• DESCRIPTION OF THE TASK
The answer must be an exact copy of the entries below, with no images in it.

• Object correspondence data

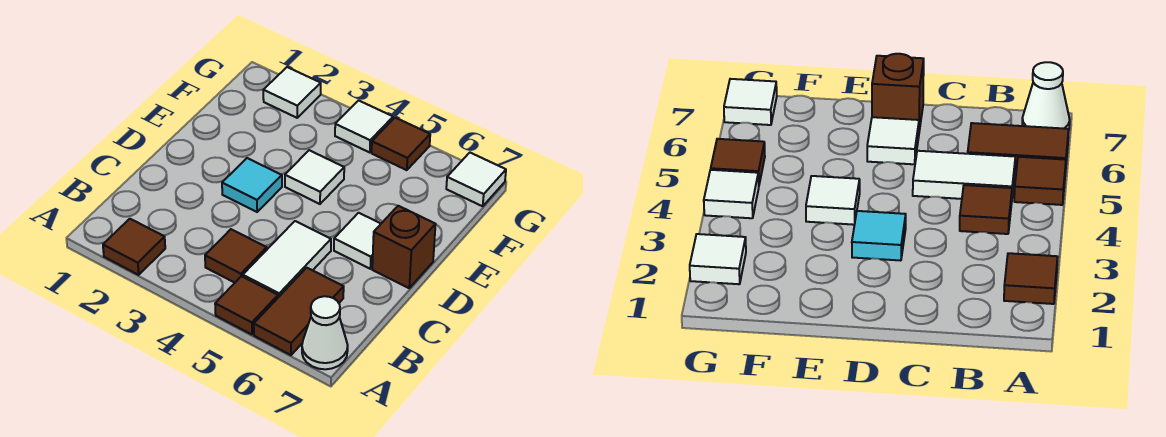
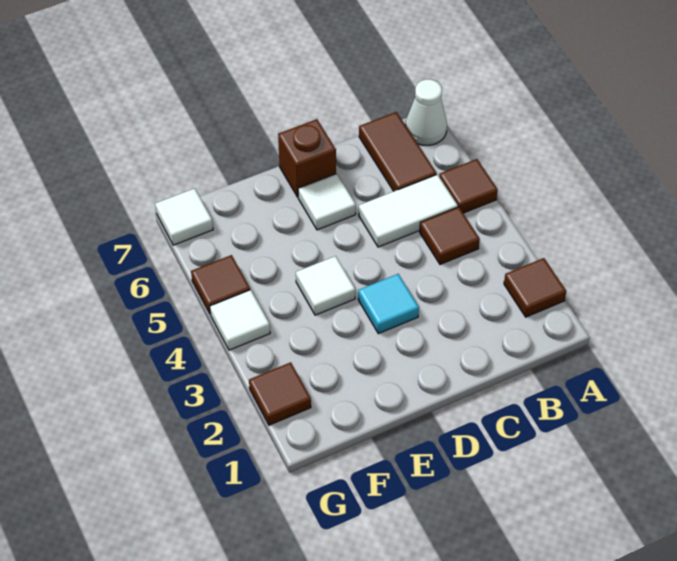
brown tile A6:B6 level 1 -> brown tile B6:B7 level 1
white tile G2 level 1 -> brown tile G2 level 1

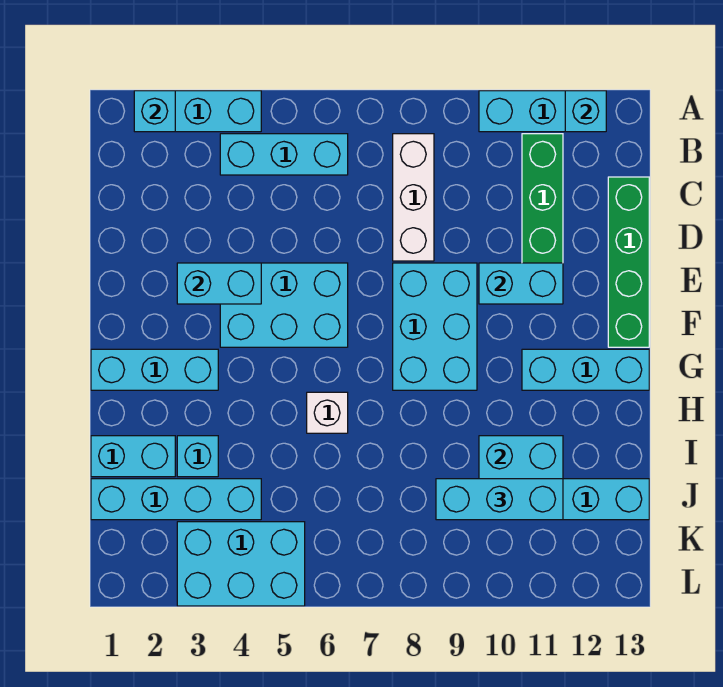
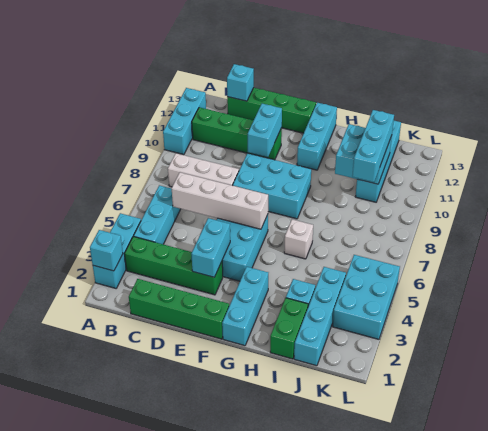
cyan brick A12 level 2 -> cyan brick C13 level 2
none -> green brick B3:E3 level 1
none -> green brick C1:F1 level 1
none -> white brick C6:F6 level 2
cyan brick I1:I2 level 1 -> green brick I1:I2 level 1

• ANSWER TO THE EXERCISE
brown tile A6:B6 level 1 -> brown tile B6:B7 level 1
white tile G2 level 1 -> brown tile G2 level 1

cyan brick A12 level 2 -> cyan brick C13 level 2
none -> green brick B3:E3 level 1
none -> green brick C1:F1 level 1
none -> white brick C6:F6 level 2
cyan brick I1:I2 level 1 -> green brick I1:I2 level 1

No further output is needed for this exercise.